All lines in the records below that hold "DIGITS" are to be shown.

☆ ☆ ☆ ☆ ☆ ☆ ☆

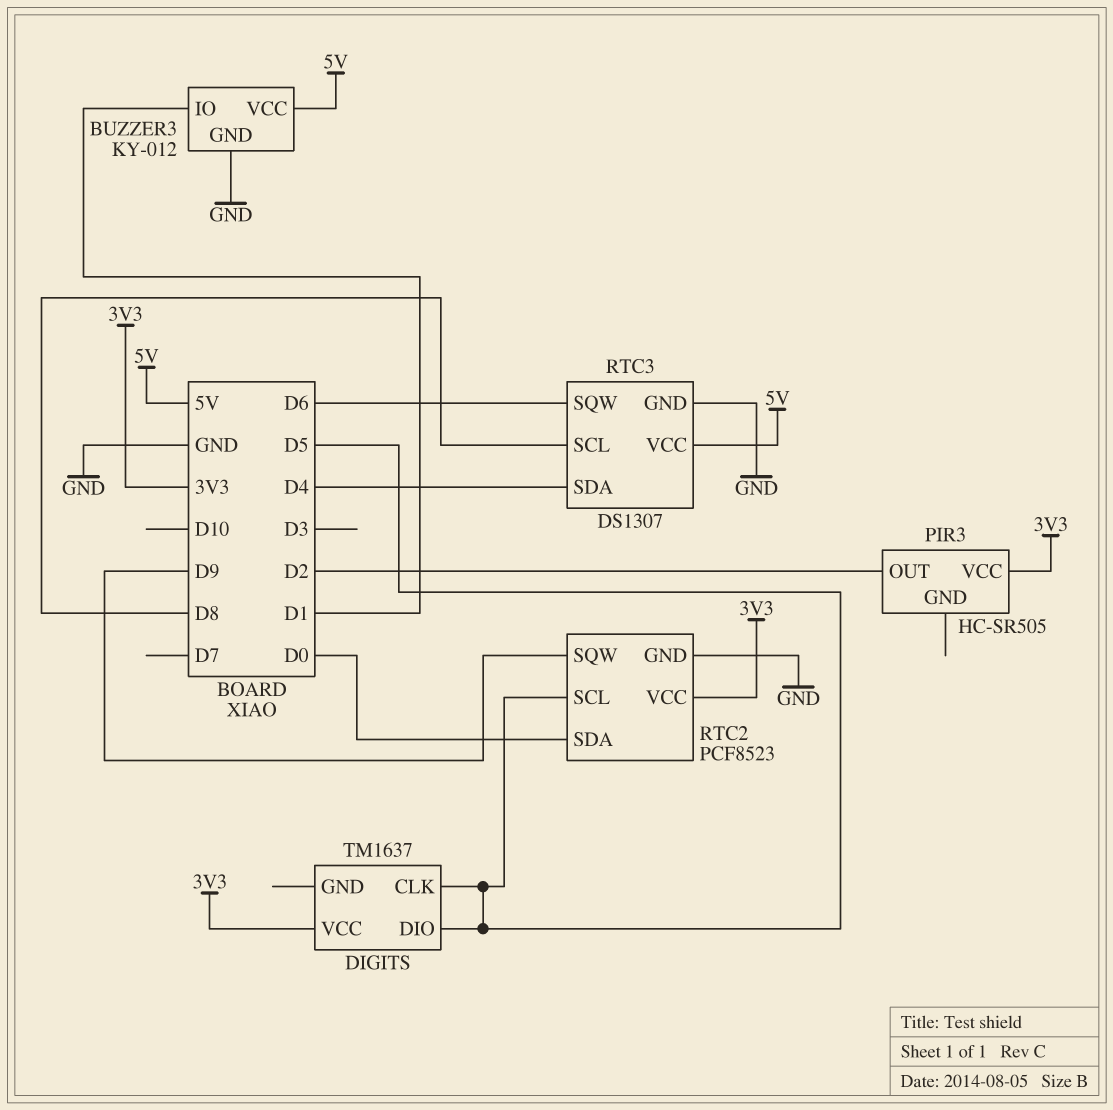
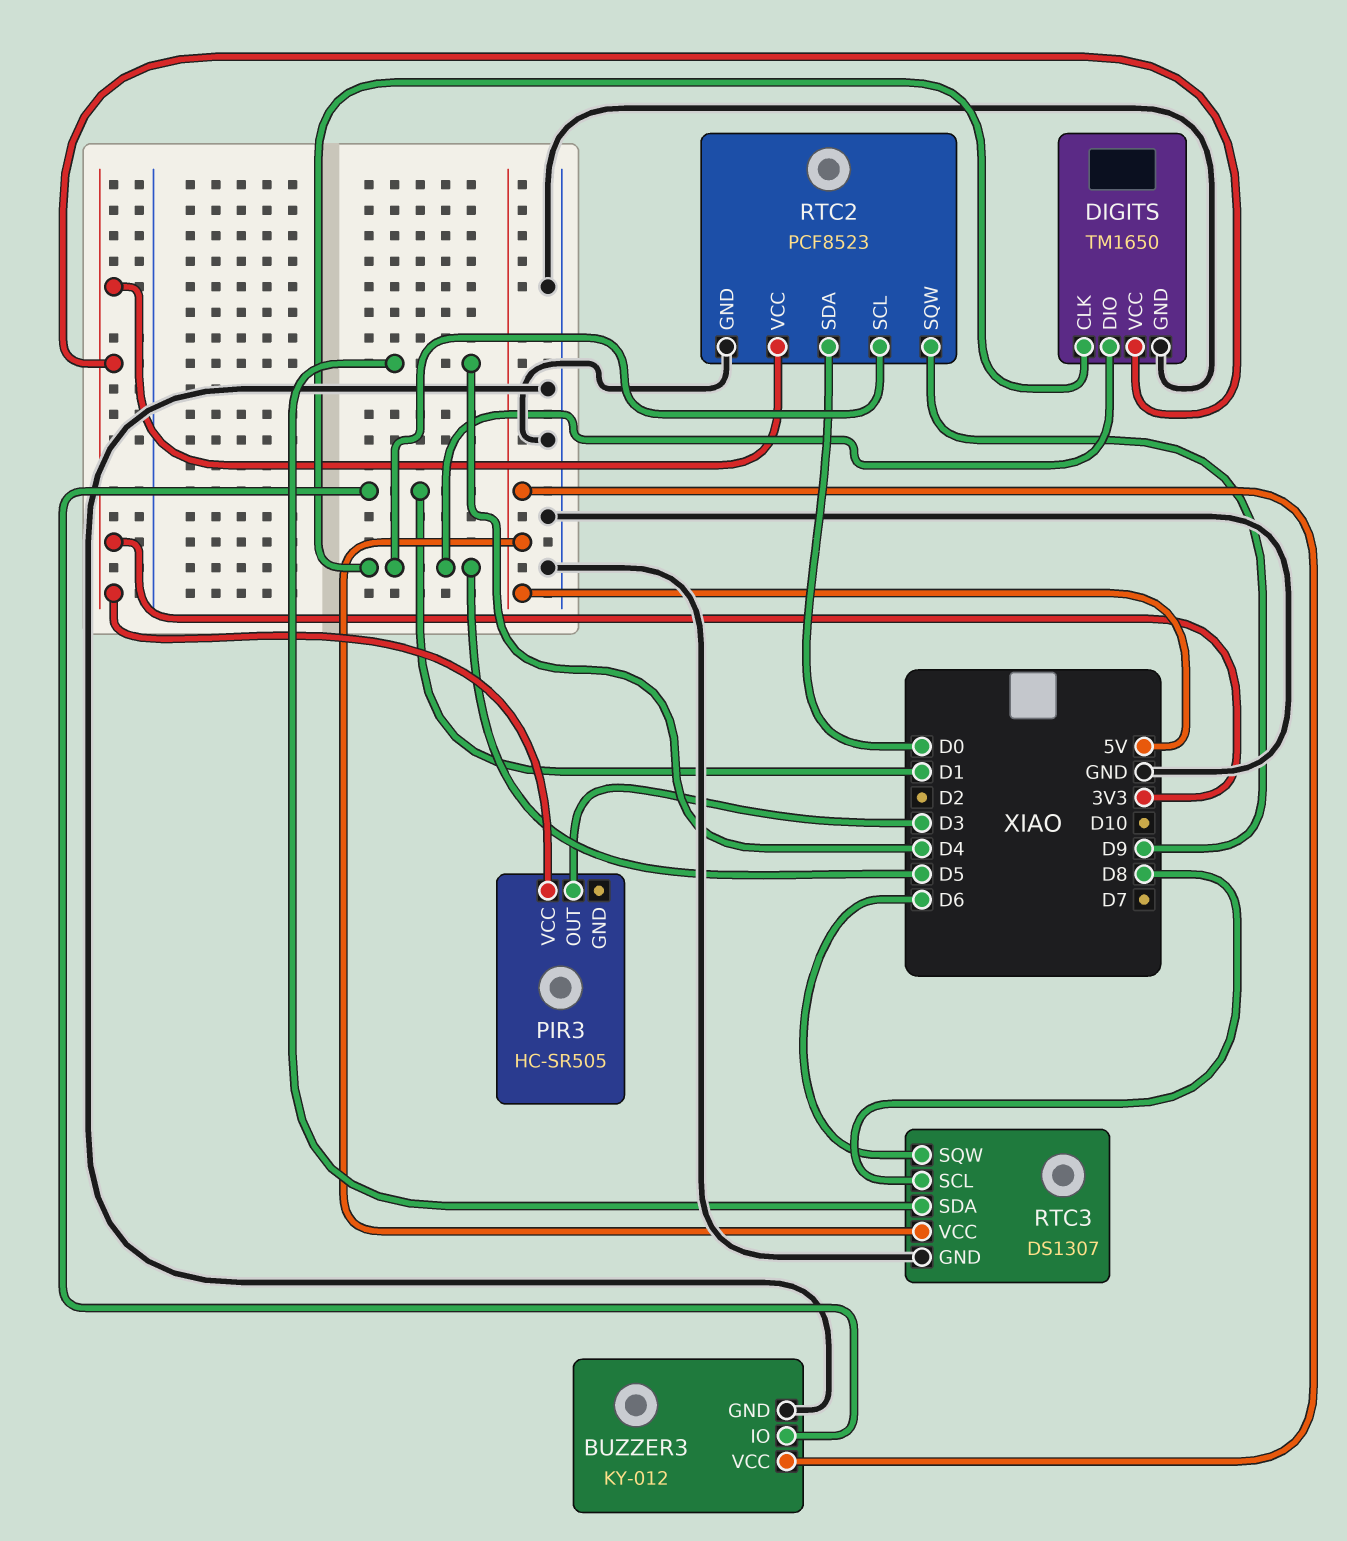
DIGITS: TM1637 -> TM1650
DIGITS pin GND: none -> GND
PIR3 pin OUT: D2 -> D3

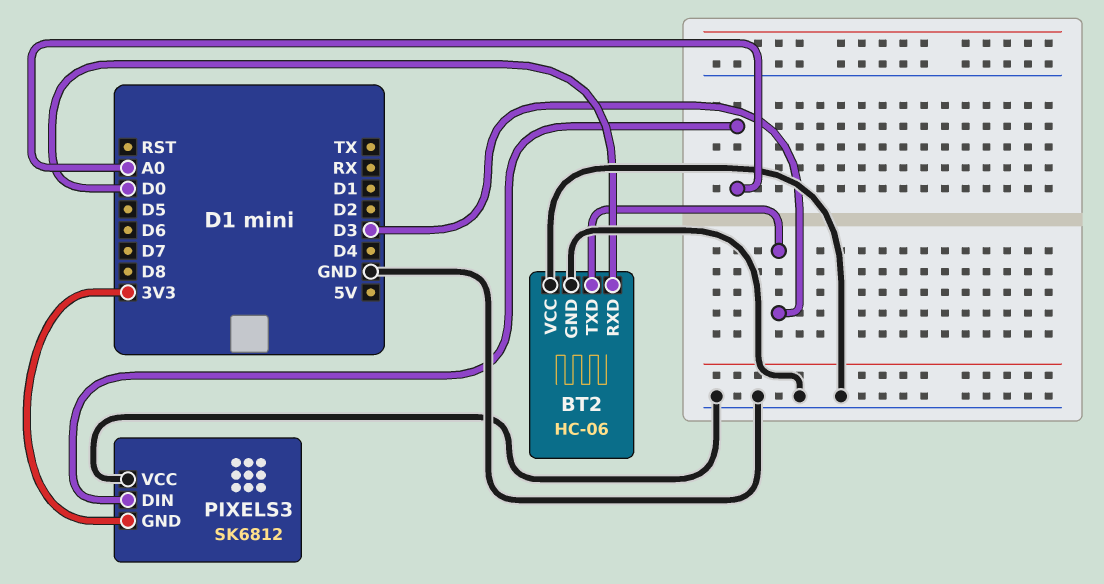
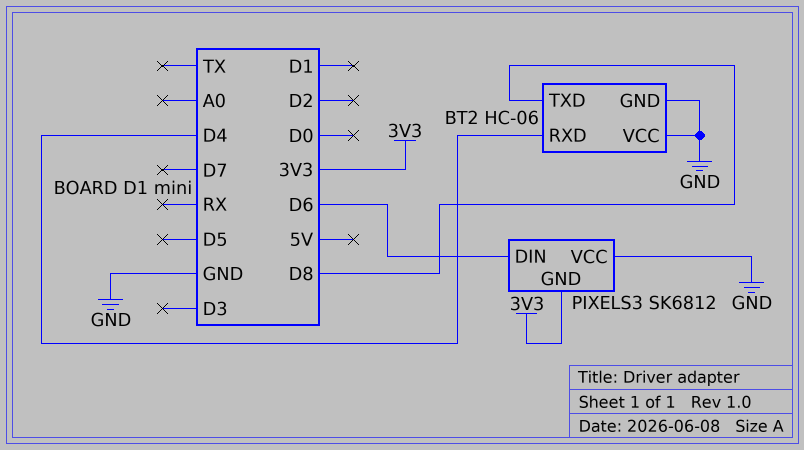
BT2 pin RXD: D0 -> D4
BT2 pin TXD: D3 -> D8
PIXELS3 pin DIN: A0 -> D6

☆ ☆ ☆ ☆ ☆ ☆ ☆

YOUR RESPONSE:
DIGITS: TM1637 -> TM1650
DIGITS pin GND: none -> GND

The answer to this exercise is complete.